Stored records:
'''

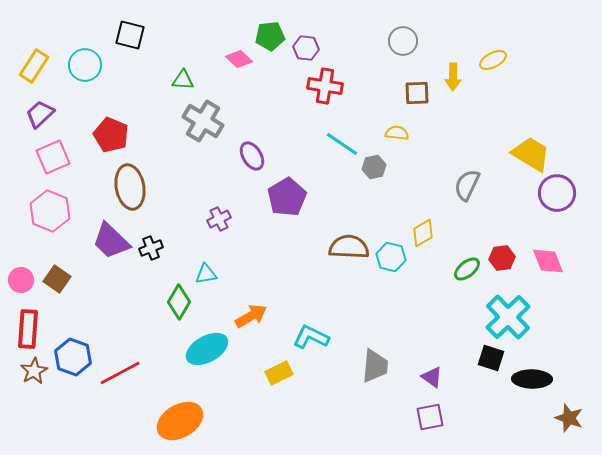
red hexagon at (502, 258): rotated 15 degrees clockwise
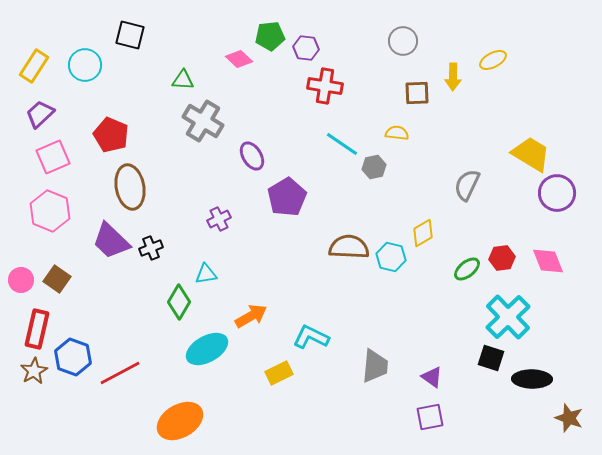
red rectangle at (28, 329): moved 9 px right; rotated 9 degrees clockwise
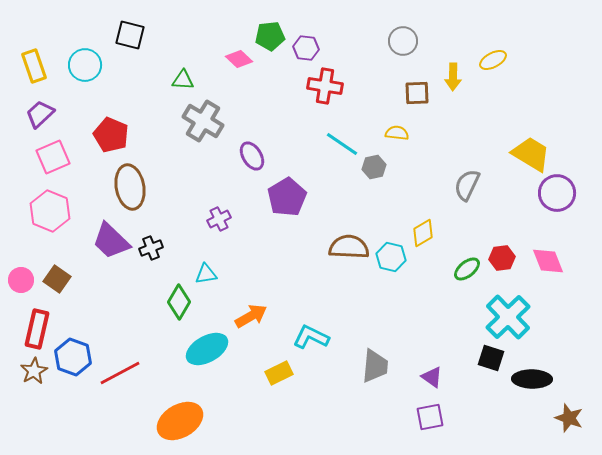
yellow rectangle at (34, 66): rotated 52 degrees counterclockwise
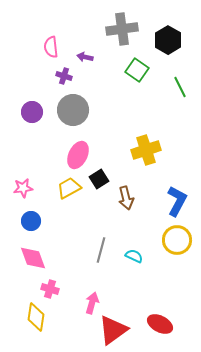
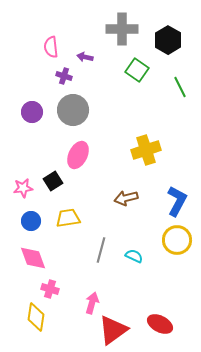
gray cross: rotated 8 degrees clockwise
black square: moved 46 px left, 2 px down
yellow trapezoid: moved 1 px left, 30 px down; rotated 20 degrees clockwise
brown arrow: rotated 90 degrees clockwise
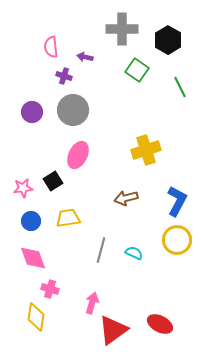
cyan semicircle: moved 3 px up
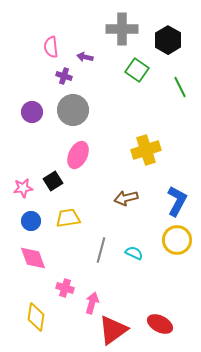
pink cross: moved 15 px right, 1 px up
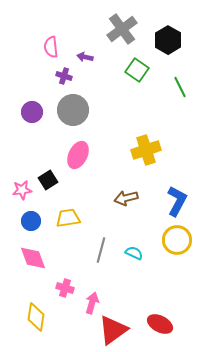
gray cross: rotated 36 degrees counterclockwise
black square: moved 5 px left, 1 px up
pink star: moved 1 px left, 2 px down
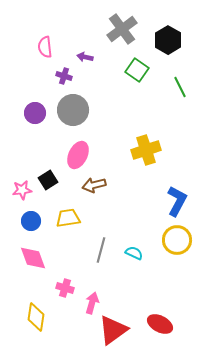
pink semicircle: moved 6 px left
purple circle: moved 3 px right, 1 px down
brown arrow: moved 32 px left, 13 px up
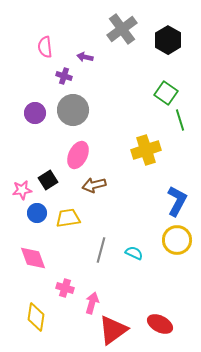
green square: moved 29 px right, 23 px down
green line: moved 33 px down; rotated 10 degrees clockwise
blue circle: moved 6 px right, 8 px up
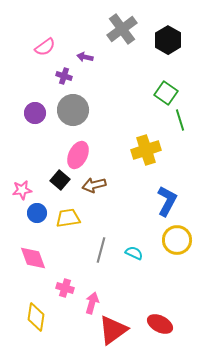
pink semicircle: rotated 120 degrees counterclockwise
black square: moved 12 px right; rotated 18 degrees counterclockwise
blue L-shape: moved 10 px left
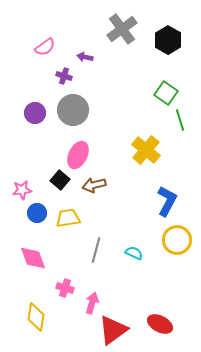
yellow cross: rotated 32 degrees counterclockwise
gray line: moved 5 px left
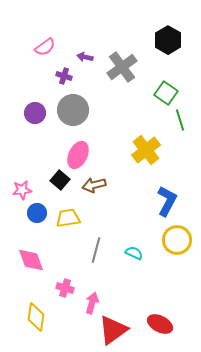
gray cross: moved 38 px down
yellow cross: rotated 12 degrees clockwise
pink diamond: moved 2 px left, 2 px down
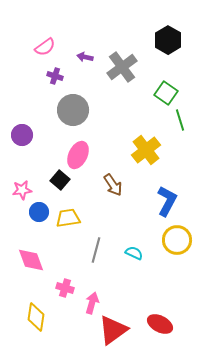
purple cross: moved 9 px left
purple circle: moved 13 px left, 22 px down
brown arrow: moved 19 px right; rotated 110 degrees counterclockwise
blue circle: moved 2 px right, 1 px up
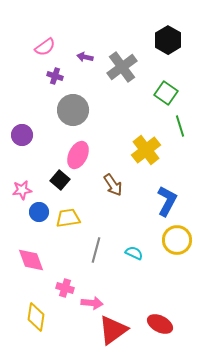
green line: moved 6 px down
pink arrow: rotated 80 degrees clockwise
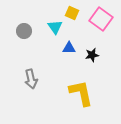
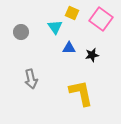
gray circle: moved 3 px left, 1 px down
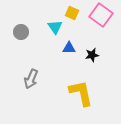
pink square: moved 4 px up
gray arrow: rotated 36 degrees clockwise
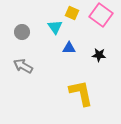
gray circle: moved 1 px right
black star: moved 7 px right; rotated 16 degrees clockwise
gray arrow: moved 8 px left, 13 px up; rotated 96 degrees clockwise
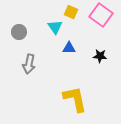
yellow square: moved 1 px left, 1 px up
gray circle: moved 3 px left
black star: moved 1 px right, 1 px down
gray arrow: moved 6 px right, 2 px up; rotated 108 degrees counterclockwise
yellow L-shape: moved 6 px left, 6 px down
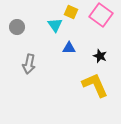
cyan triangle: moved 2 px up
gray circle: moved 2 px left, 5 px up
black star: rotated 16 degrees clockwise
yellow L-shape: moved 20 px right, 14 px up; rotated 12 degrees counterclockwise
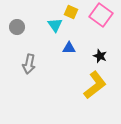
yellow L-shape: rotated 76 degrees clockwise
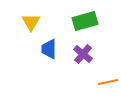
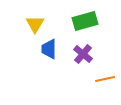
yellow triangle: moved 4 px right, 2 px down
orange line: moved 3 px left, 3 px up
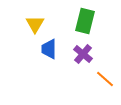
green rectangle: rotated 60 degrees counterclockwise
orange line: rotated 54 degrees clockwise
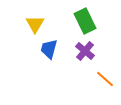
green rectangle: rotated 40 degrees counterclockwise
blue trapezoid: rotated 15 degrees clockwise
purple cross: moved 2 px right, 3 px up
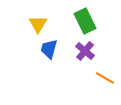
yellow triangle: moved 3 px right
orange line: moved 1 px up; rotated 12 degrees counterclockwise
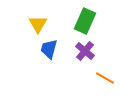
green rectangle: rotated 50 degrees clockwise
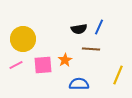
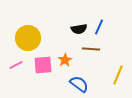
yellow circle: moved 5 px right, 1 px up
blue semicircle: rotated 36 degrees clockwise
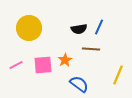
yellow circle: moved 1 px right, 10 px up
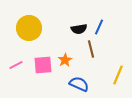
brown line: rotated 72 degrees clockwise
blue semicircle: rotated 12 degrees counterclockwise
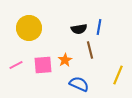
blue line: rotated 14 degrees counterclockwise
brown line: moved 1 px left, 1 px down
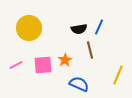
blue line: rotated 14 degrees clockwise
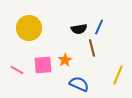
brown line: moved 2 px right, 2 px up
pink line: moved 1 px right, 5 px down; rotated 56 degrees clockwise
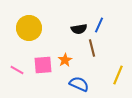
blue line: moved 2 px up
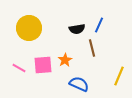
black semicircle: moved 2 px left
pink line: moved 2 px right, 2 px up
yellow line: moved 1 px right, 1 px down
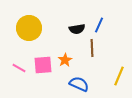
brown line: rotated 12 degrees clockwise
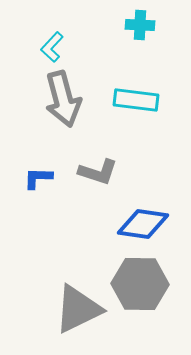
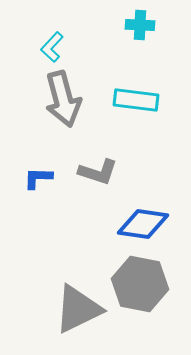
gray hexagon: rotated 10 degrees clockwise
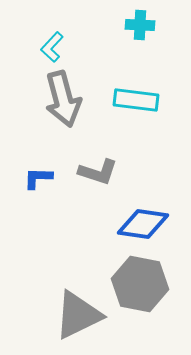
gray triangle: moved 6 px down
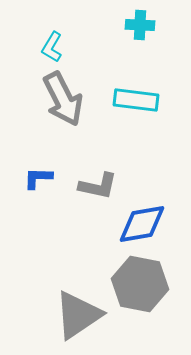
cyan L-shape: rotated 12 degrees counterclockwise
gray arrow: rotated 12 degrees counterclockwise
gray L-shape: moved 14 px down; rotated 6 degrees counterclockwise
blue diamond: moved 1 px left; rotated 18 degrees counterclockwise
gray triangle: rotated 8 degrees counterclockwise
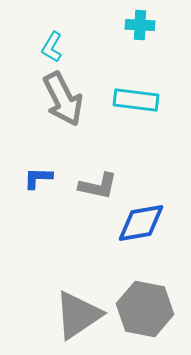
blue diamond: moved 1 px left, 1 px up
gray hexagon: moved 5 px right, 25 px down
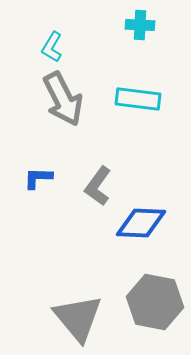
cyan rectangle: moved 2 px right, 1 px up
gray L-shape: rotated 114 degrees clockwise
blue diamond: rotated 12 degrees clockwise
gray hexagon: moved 10 px right, 7 px up
gray triangle: moved 3 px down; rotated 36 degrees counterclockwise
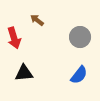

'''

Exercise directions
Retype the entries above word for word, starting at the line that contains "yellow cross: rotated 32" and ending at the line that contains "brown line: moved 1 px left, 1 px down", with both of those lines included. Leave the pictures out of your answer.

Exercise response
yellow cross: rotated 32 degrees counterclockwise
gray line: moved 5 px left
gray cross: moved 38 px down
yellow cross: rotated 12 degrees clockwise
pink diamond: moved 2 px left, 2 px down
purple cross: moved 9 px left
purple circle: moved 13 px left, 22 px down
brown arrow: moved 19 px right; rotated 110 degrees counterclockwise
blue circle: moved 2 px right, 1 px up
green line: moved 6 px down
pink arrow: rotated 80 degrees clockwise
gray circle: moved 3 px left, 1 px down
pink square: moved 4 px up
gray arrow: rotated 36 degrees clockwise
gray circle: moved 1 px right
black star: moved 7 px right; rotated 16 degrees clockwise
gray arrow: moved 8 px left, 13 px up; rotated 96 degrees clockwise
yellow square: moved 1 px left, 1 px up
gray circle: moved 3 px left
black star: moved 1 px right, 1 px down
gray arrow: moved 6 px right, 2 px up; rotated 108 degrees counterclockwise
yellow L-shape: moved 6 px left, 6 px down
cyan triangle: moved 2 px up
gray circle: moved 2 px left, 5 px up
black star: rotated 16 degrees clockwise
yellow L-shape: moved 20 px right, 14 px up; rotated 12 degrees counterclockwise
yellow L-shape: rotated 76 degrees clockwise
yellow triangle: moved 4 px right, 2 px down
orange line: moved 3 px left, 3 px up
green rectangle: rotated 60 degrees counterclockwise
orange line: rotated 54 degrees clockwise
green rectangle: rotated 40 degrees counterclockwise
blue trapezoid: rotated 15 degrees clockwise
purple cross: moved 2 px right, 3 px up
yellow triangle: moved 3 px right
orange line: moved 1 px up; rotated 12 degrees counterclockwise
green rectangle: rotated 50 degrees clockwise
yellow circle: moved 5 px right, 1 px up
blue semicircle: rotated 36 degrees clockwise
yellow circle: moved 1 px right, 10 px up
brown line: rotated 72 degrees clockwise
blue semicircle: rotated 12 degrees counterclockwise
blue line: rotated 14 degrees counterclockwise
brown line: moved 1 px left, 1 px down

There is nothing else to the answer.